> [WORK REQUIRED]
For each line below that holds "VBAT", return the line as it stands.

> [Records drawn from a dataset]
◆ ◆ ◆ ◆
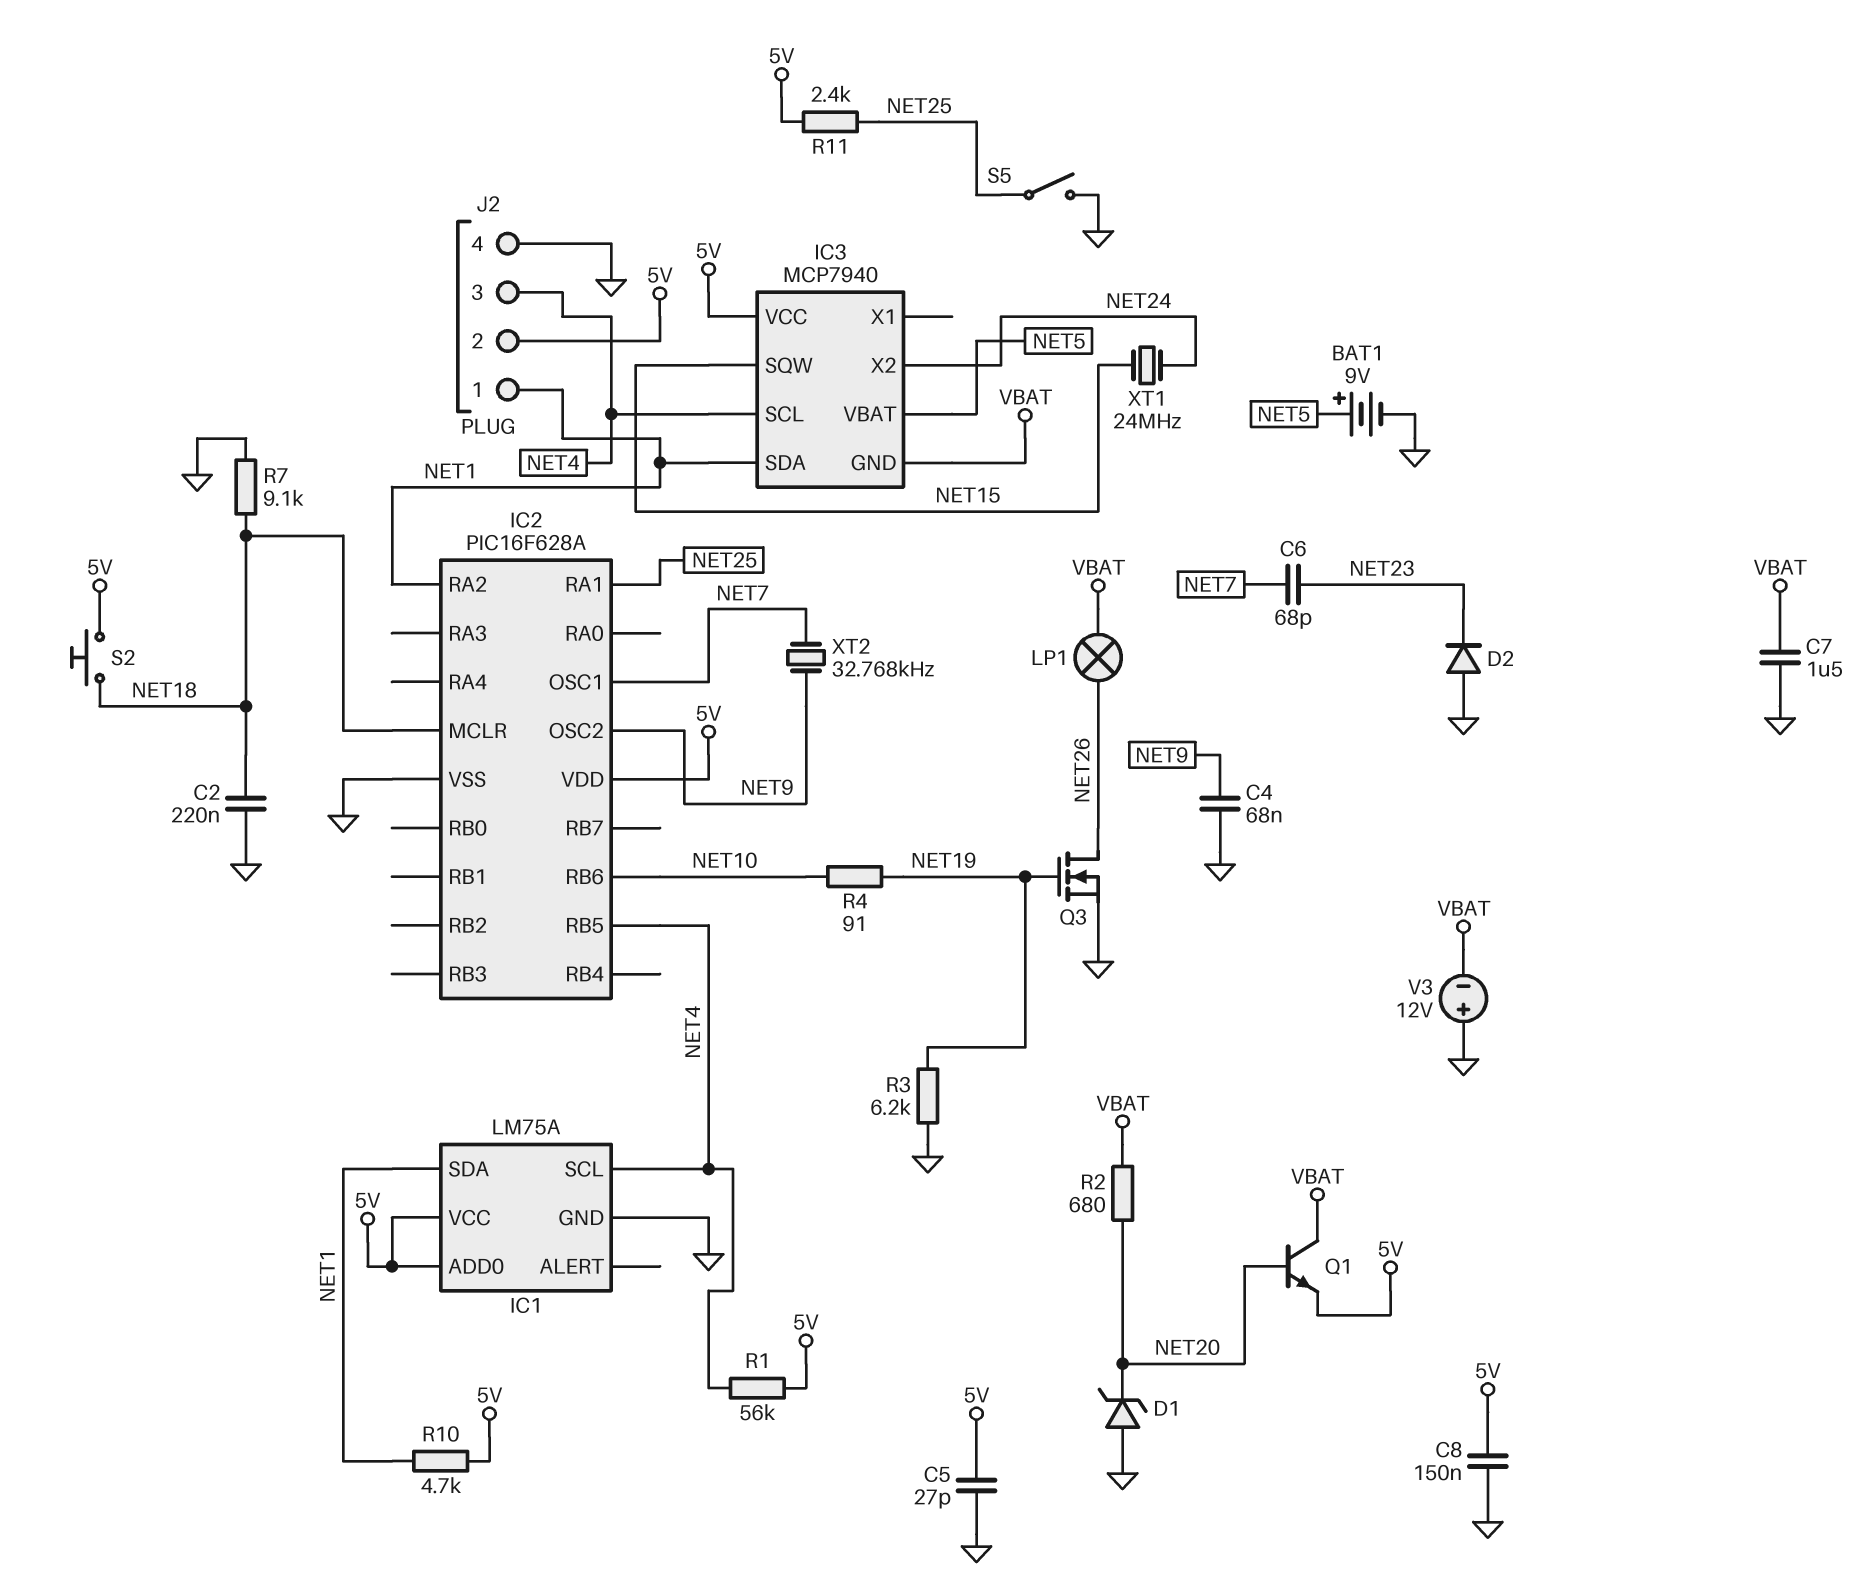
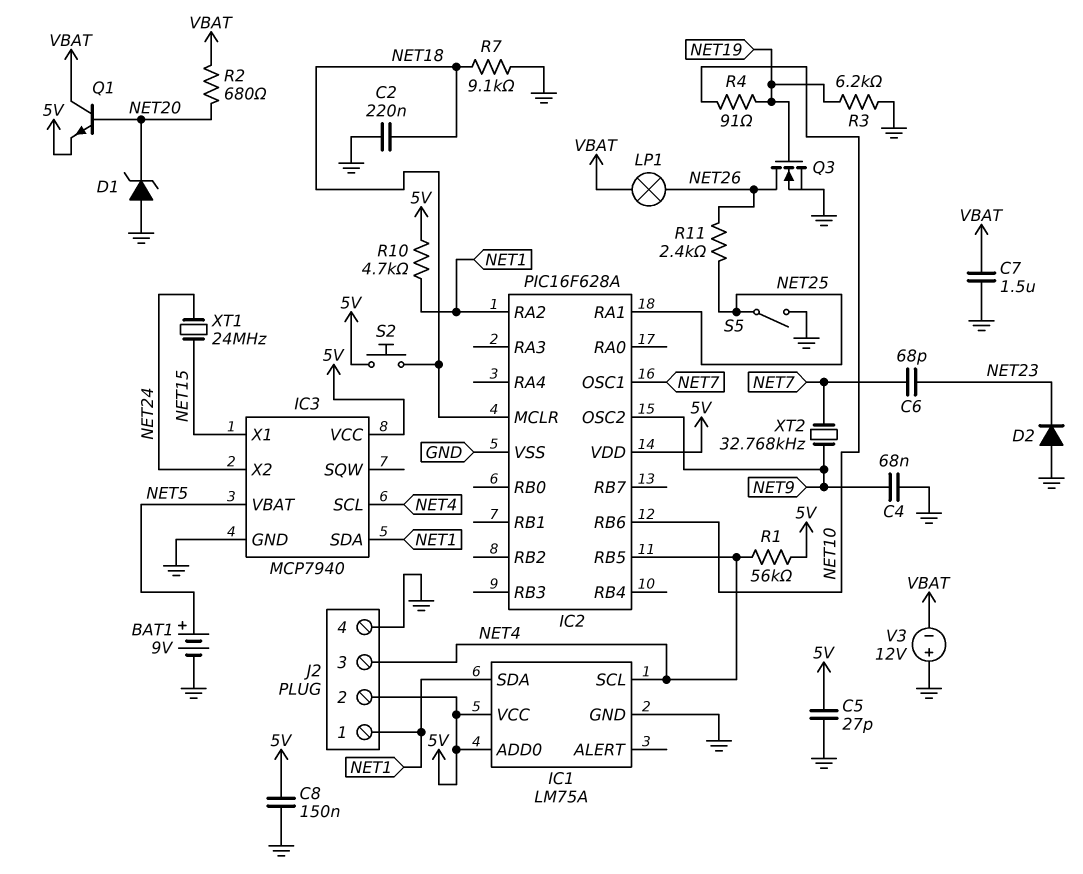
IC3 pin GND: VBAT -> GND
IC3 pin SQW: NET15 -> none
IC3 pin X1: none -> NET15
R11: 2.4k (5V, NET25) -> 2.4k (NET25, NET26)

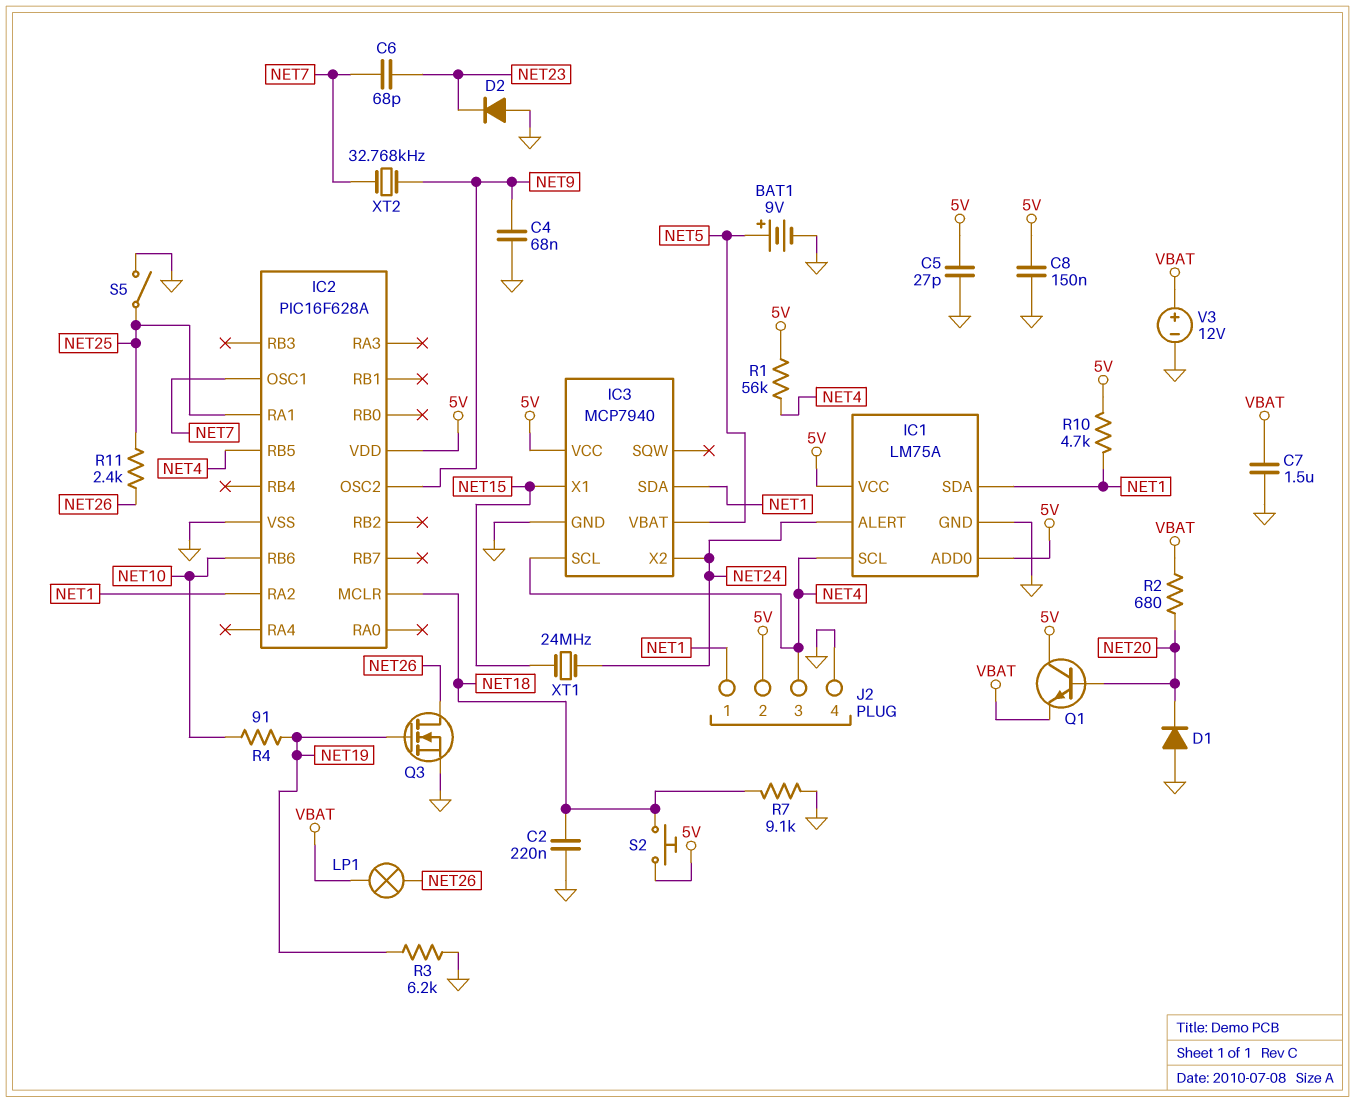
D1: zener (A GND, K NET20) -> diode (A GND, K NET20)
IC1 pin ALERT: none -> NET24
Q1: NPN (B NET20, C VBAT, E 5V) -> NPN (B NET20, C 5V, E VBAT)
V3: 12V (plus GND, minus VBAT) -> 12V (plus VBAT, minus GND)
◆ ◆ ◆ ◆
> [SOLUTION TO THE PROBLEM]
IC3 pin GND: VBAT -> GND
Q1: NPN (B NET20, C VBAT, E 5V) -> NPN (B NET20, C 5V, E VBAT)
V3: 12V (plus GND, minus VBAT) -> 12V (plus VBAT, minus GND)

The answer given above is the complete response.